- [Source records]:
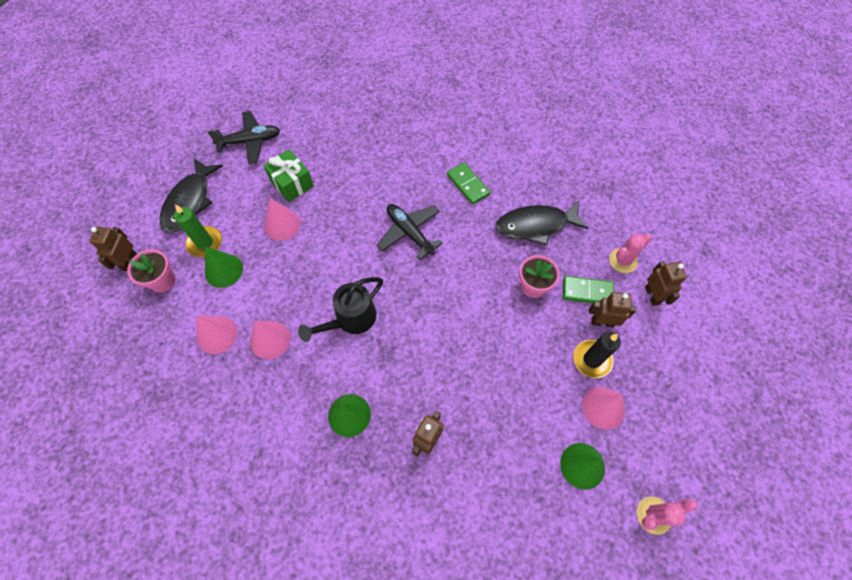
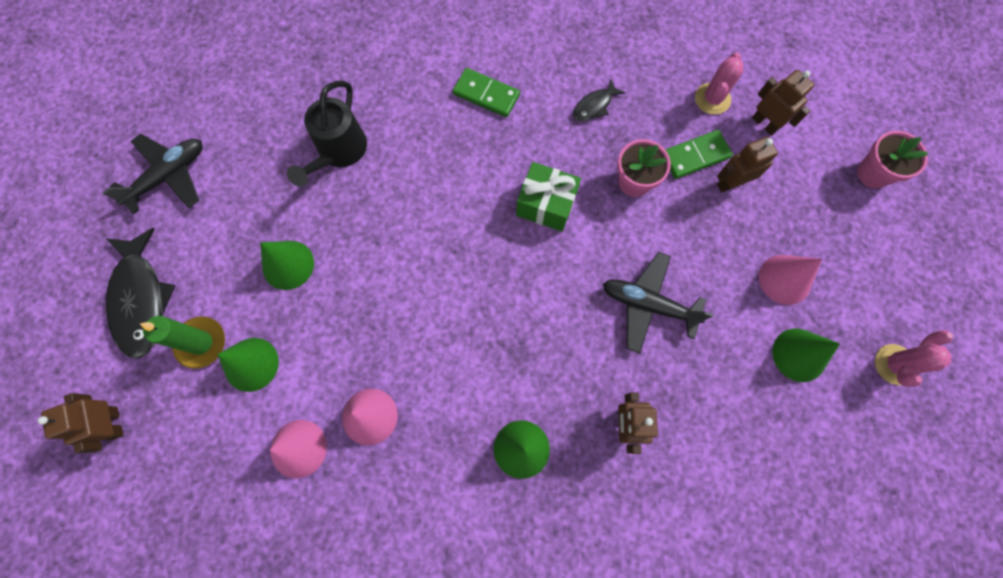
camera: 30 degrees left, 10 degrees up
(162, 281) = (178, 422): pink flower pot -> pink flower pot (873, 173)
(282, 224) = (288, 265): pink cone -> green cone
(292, 183) = (264, 204): green gift -> green gift (546, 204)
(350, 319) = (451, 337): black watering can -> black watering can (338, 152)
(409, 233) = (454, 191): black plane -> black plane (648, 304)
(536, 225) = (594, 106): black fish -> black fish, size x0.49
(592, 359) = (744, 232): black candle -> none

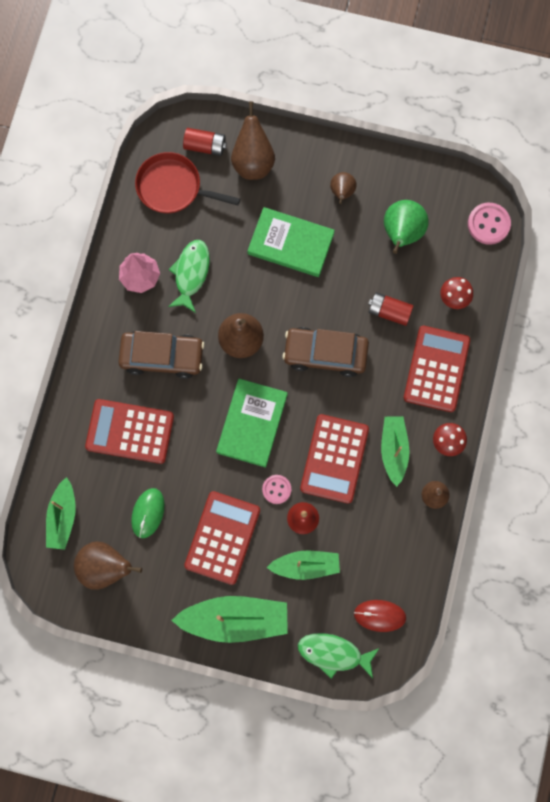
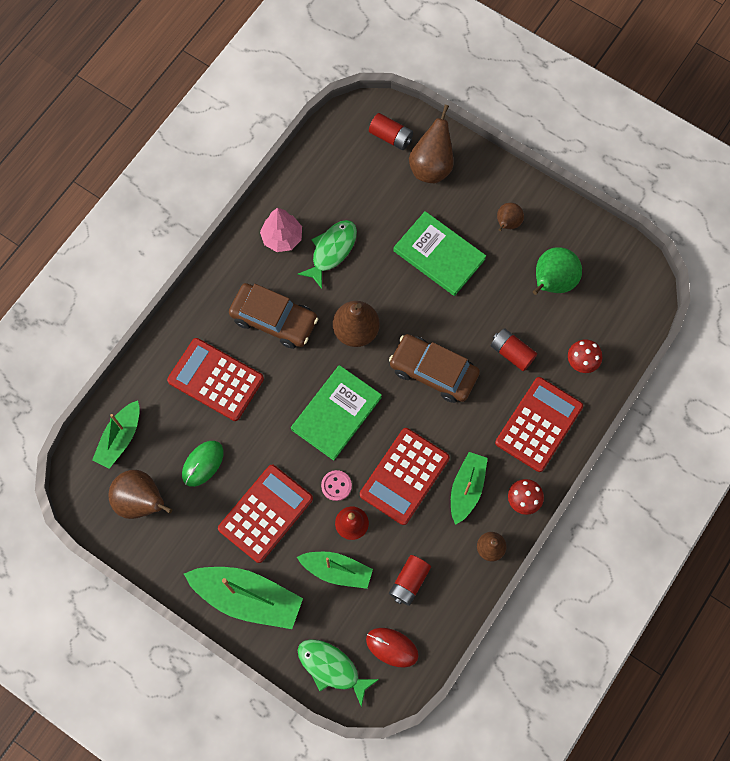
camera: 20 degrees right, 5 degrees down
(173, 187) = (345, 165): red pan -> none
(373, 552) = (409, 582): none -> red battery
(488, 224) = (642, 302): pink button -> none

- [The problem]: Skip the pictures, then write out every entry exactly.

- [Response to this task]:
camera: 30 degrees left, 10 degrees up
(162, 281) = (178, 422): pink flower pot -> pink flower pot (873, 173)
(282, 224) = (288, 265): pink cone -> green cone
(292, 183) = (264, 204): green gift -> green gift (546, 204)
(350, 319) = (451, 337): black watering can -> black watering can (338, 152)
(409, 233) = (454, 191): black plane -> black plane (648, 304)
(536, 225) = (594, 106): black fish -> black fish, size x0.49
(592, 359) = (744, 232): black candle -> none

camera: 20 degrees right, 5 degrees down
(173, 187) = (345, 165): red pan -> none
(373, 552) = (409, 582): none -> red battery
(488, 224) = (642, 302): pink button -> none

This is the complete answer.